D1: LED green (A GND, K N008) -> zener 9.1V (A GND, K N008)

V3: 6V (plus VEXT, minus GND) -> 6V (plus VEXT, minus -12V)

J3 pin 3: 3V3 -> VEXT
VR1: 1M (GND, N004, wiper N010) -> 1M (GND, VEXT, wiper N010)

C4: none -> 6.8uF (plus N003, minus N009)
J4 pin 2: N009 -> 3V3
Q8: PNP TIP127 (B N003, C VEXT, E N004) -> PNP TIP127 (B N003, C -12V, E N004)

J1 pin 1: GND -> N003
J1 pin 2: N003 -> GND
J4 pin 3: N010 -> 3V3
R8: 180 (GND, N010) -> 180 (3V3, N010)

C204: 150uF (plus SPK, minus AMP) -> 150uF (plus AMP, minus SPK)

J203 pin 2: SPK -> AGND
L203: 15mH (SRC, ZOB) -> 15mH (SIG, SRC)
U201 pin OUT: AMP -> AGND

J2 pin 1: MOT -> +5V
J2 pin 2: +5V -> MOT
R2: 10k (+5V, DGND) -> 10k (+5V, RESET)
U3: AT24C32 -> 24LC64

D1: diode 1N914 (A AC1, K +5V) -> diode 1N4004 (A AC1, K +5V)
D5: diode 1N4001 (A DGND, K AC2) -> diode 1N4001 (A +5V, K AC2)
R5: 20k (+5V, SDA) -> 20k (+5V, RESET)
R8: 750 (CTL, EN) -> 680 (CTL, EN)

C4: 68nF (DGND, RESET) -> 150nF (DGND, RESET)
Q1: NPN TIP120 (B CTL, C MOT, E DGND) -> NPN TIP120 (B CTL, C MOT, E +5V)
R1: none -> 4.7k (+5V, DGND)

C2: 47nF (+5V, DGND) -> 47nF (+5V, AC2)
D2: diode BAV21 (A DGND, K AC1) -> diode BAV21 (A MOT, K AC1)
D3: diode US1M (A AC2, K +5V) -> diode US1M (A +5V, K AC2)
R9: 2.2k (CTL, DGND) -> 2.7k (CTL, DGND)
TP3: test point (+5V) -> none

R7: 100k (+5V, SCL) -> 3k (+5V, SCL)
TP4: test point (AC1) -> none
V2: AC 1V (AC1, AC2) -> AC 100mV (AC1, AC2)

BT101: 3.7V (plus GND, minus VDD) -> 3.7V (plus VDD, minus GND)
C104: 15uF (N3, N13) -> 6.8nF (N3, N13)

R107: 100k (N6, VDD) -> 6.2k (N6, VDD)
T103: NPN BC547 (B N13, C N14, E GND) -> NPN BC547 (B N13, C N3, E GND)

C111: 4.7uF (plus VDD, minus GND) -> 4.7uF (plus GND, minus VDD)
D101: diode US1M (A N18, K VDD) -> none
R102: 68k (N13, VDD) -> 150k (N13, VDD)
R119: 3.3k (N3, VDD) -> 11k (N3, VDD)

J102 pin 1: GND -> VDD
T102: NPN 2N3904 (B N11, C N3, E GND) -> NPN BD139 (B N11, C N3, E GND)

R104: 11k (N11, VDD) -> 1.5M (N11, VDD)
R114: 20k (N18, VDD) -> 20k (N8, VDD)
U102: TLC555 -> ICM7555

◇ ◇ ◇

WHAT IS NEEDED >>
Copy the whole listing, word for word.

SOLUTION TO THIS PROBLEM >>
D1: LED green (A GND, K N008) -> zener 9.1V (A GND, K N008)

V3: 6V (plus VEXT, minus GND) -> 6V (plus VEXT, minus -12V)

J3 pin 3: 3V3 -> VEXT
VR1: 1M (GND, N004, wiper N010) -> 1M (GND, VEXT, wiper N010)

C4: none -> 6.8uF (plus N003, minus N009)
J4 pin 2: N009 -> 3V3
Q8: PNP TIP127 (B N003, C VEXT, E N004) -> PNP TIP127 (B N003, C -12V, E N004)

J1 pin 1: GND -> N003
J1 pin 2: N003 -> GND
J4 pin 3: N010 -> 3V3
R8: 180 (GND, N010) -> 180 (3V3, N010)

C204: 150uF (plus SPK, minus AMP) -> 150uF (plus AMP, minus SPK)

J203 pin 2: SPK -> AGND
L203: 15mH (SRC, ZOB) -> 15mH (SIG, SRC)
U201 pin OUT: AMP -> AGND

J2 pin 1: MOT -> +5V
J2 pin 2: +5V -> MOT
R2: 10k (+5V, DGND) -> 10k (+5V, RESET)
U3: AT24C32 -> 24LC64

D1: diode 1N914 (A AC1, K +5V) -> diode 1N4004 (A AC1, K +5V)
D5: diode 1N4001 (A DGND, K AC2) -> diode 1N4001 (A +5V, K AC2)
R5: 20k (+5V, SDA) -> 20k (+5V, RESET)
R8: 750 (CTL, EN) -> 680 (CTL, EN)

C4: 68nF (DGND, RESET) -> 150nF (DGND, RESET)
Q1: NPN TIP120 (B CTL, C MOT, E DGND) -> NPN TIP120 (B CTL, C MOT, E +5V)
R1: none -> 4.7k (+5V, DGND)

C2: 47nF (+5V, DGND) -> 47nF (+5V, AC2)
D2: diode BAV21 (A DGND, K AC1) -> diode BAV21 (A MOT, K AC1)
D3: diode US1M (A AC2, K +5V) -> diode US1M (A +5V, K AC2)
R9: 2.2k (CTL, DGND) -> 2.7k (CTL, DGND)
TP3: test point (+5V) -> none

R7: 100k (+5V, SCL) -> 3k (+5V, SCL)
TP4: test point (AC1) -> none
V2: AC 1V (AC1, AC2) -> AC 100mV (AC1, AC2)

BT101: 3.7V (plus GND, minus VDD) -> 3.7V (plus VDD, minus GND)
C104: 15uF (N3, N13) -> 6.8nF (N3, N13)

R107: 100k (N6, VDD) -> 6.2k (N6, VDD)
T103: NPN BC547 (B N13, C N14, E GND) -> NPN BC547 (B N13, C N3, E GND)

C111: 4.7uF (plus VDD, minus GND) -> 4.7uF (plus GND, minus VDD)
D101: diode US1M (A N18, K VDD) -> none
R102: 68k (N13, VDD) -> 150k (N13, VDD)
R119: 3.3k (N3, VDD) -> 11k (N3, VDD)

J102 pin 1: GND -> VDD
T102: NPN 2N3904 (B N11, C N3, E GND) -> NPN BD139 (B N11, C N3, E GND)

R104: 11k (N11, VDD) -> 1.5M (N11, VDD)
R114: 20k (N18, VDD) -> 20k (N8, VDD)
U102: TLC555 -> ICM7555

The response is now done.